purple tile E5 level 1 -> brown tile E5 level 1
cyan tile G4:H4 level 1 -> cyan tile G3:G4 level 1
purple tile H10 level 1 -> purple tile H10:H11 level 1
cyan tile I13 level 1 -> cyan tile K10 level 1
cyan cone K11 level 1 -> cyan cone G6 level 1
+ + + + + + +
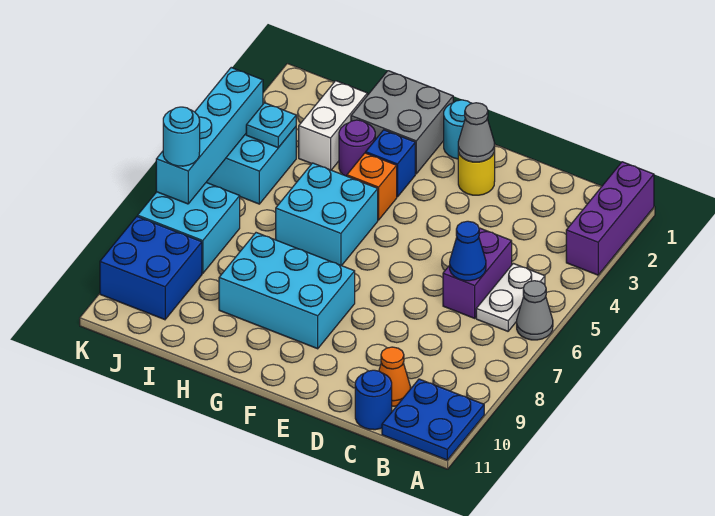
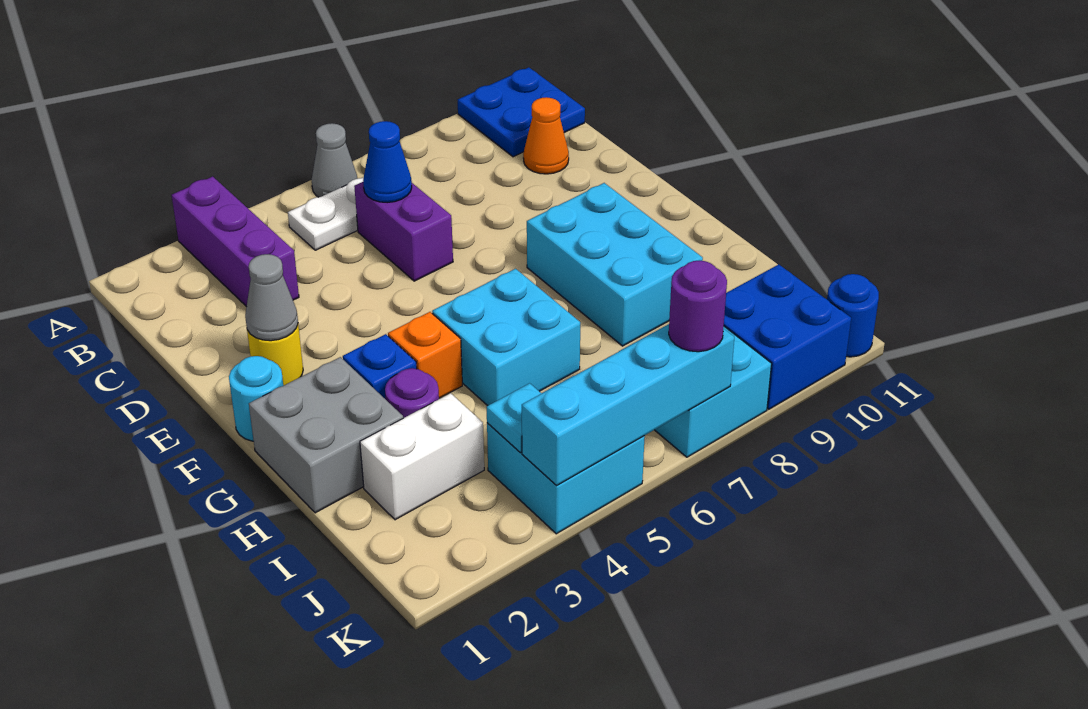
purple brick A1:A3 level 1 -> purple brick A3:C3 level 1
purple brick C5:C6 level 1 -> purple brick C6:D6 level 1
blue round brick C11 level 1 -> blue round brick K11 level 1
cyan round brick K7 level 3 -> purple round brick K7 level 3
+ + + + + + +
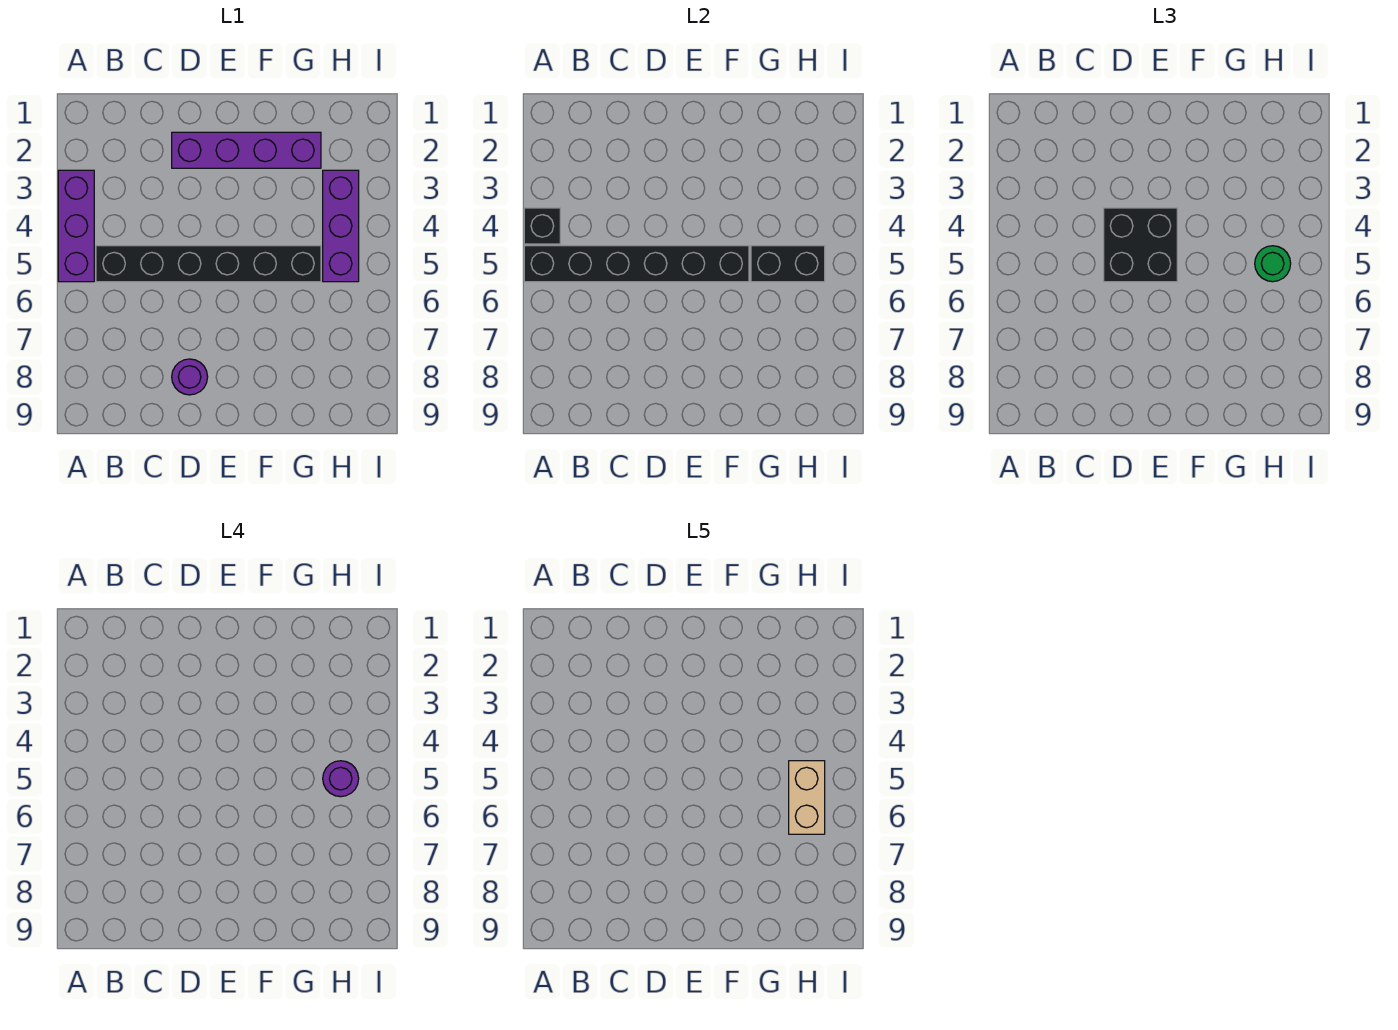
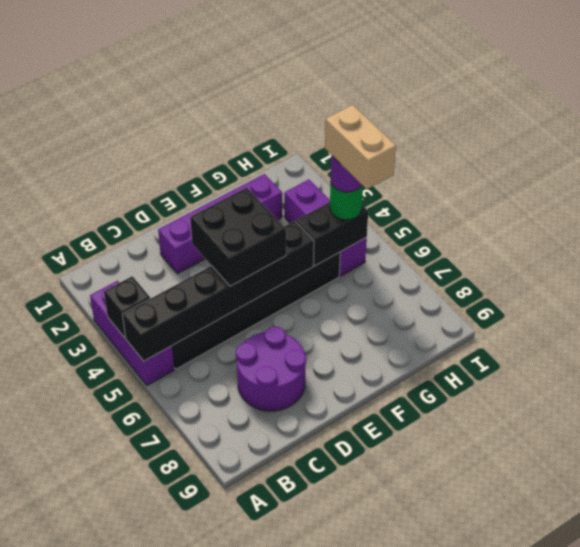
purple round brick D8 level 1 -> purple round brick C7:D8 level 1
+ + + + + + +
§ **Goal of the exercise**:
Select and copy each line from the data that includes the word "tile".

§ **Output below**:
purple tile E5 level 1 -> brown tile E5 level 1
cyan tile G4:H4 level 1 -> cyan tile G3:G4 level 1
purple tile H10 level 1 -> purple tile H10:H11 level 1
cyan tile I13 level 1 -> cyan tile K10 level 1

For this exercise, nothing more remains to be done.